Below this line is the material. Write out only its lines from the one containing "(332, 345) = (346, 136): grey" through the one containing "(534, 310) = (425, 241): purple", both kept, exactly.

....

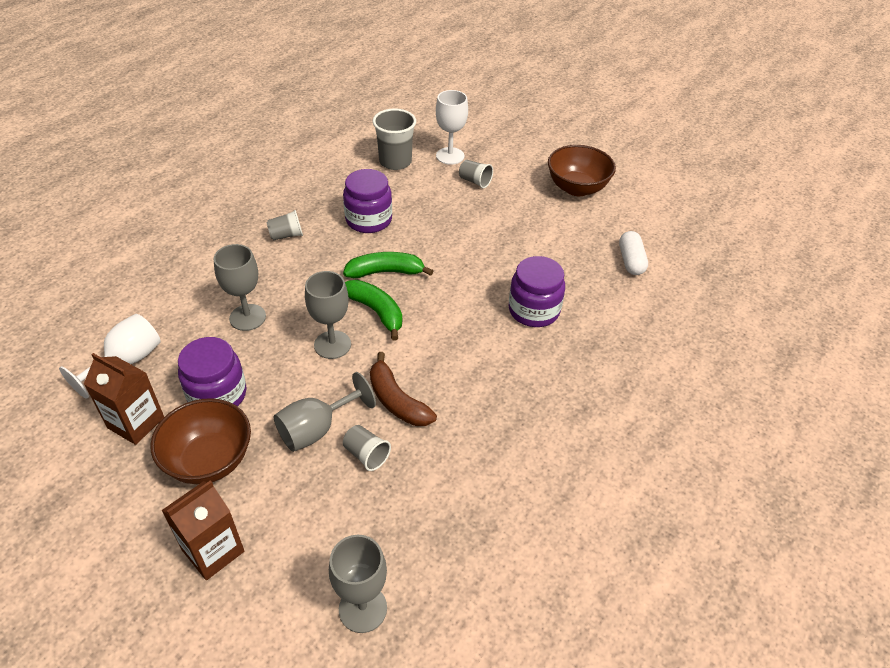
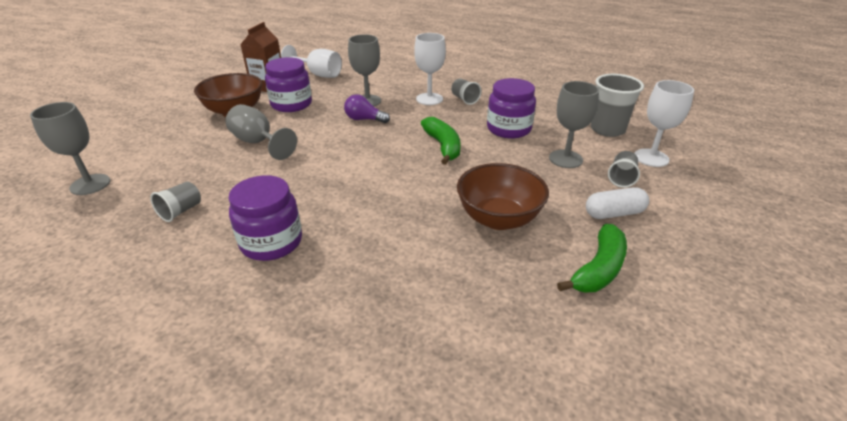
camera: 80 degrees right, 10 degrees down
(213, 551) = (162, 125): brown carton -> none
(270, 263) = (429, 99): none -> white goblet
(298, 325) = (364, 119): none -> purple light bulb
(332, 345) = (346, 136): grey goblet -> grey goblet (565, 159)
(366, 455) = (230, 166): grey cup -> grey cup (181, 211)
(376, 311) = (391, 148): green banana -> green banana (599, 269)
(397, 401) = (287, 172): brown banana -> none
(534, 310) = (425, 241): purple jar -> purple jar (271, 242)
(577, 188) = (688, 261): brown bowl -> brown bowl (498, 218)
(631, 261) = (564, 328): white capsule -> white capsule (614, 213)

....

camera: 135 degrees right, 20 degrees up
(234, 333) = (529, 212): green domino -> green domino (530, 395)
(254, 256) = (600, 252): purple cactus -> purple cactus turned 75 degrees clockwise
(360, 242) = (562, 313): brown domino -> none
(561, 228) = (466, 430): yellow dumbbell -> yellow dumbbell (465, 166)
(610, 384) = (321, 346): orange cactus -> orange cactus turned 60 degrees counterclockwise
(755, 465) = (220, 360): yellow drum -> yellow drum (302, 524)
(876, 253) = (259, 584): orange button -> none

....

▶ **Response**:
(332, 345) = (346, 136): grey goblet -> grey goblet (565, 159)
(366, 455) = (230, 166): grey cup -> grey cup (181, 211)
(376, 311) = (391, 148): green banana -> green banana (599, 269)
(397, 401) = (287, 172): brown banana -> none
(534, 310) = (425, 241): purple jar -> purple jar (271, 242)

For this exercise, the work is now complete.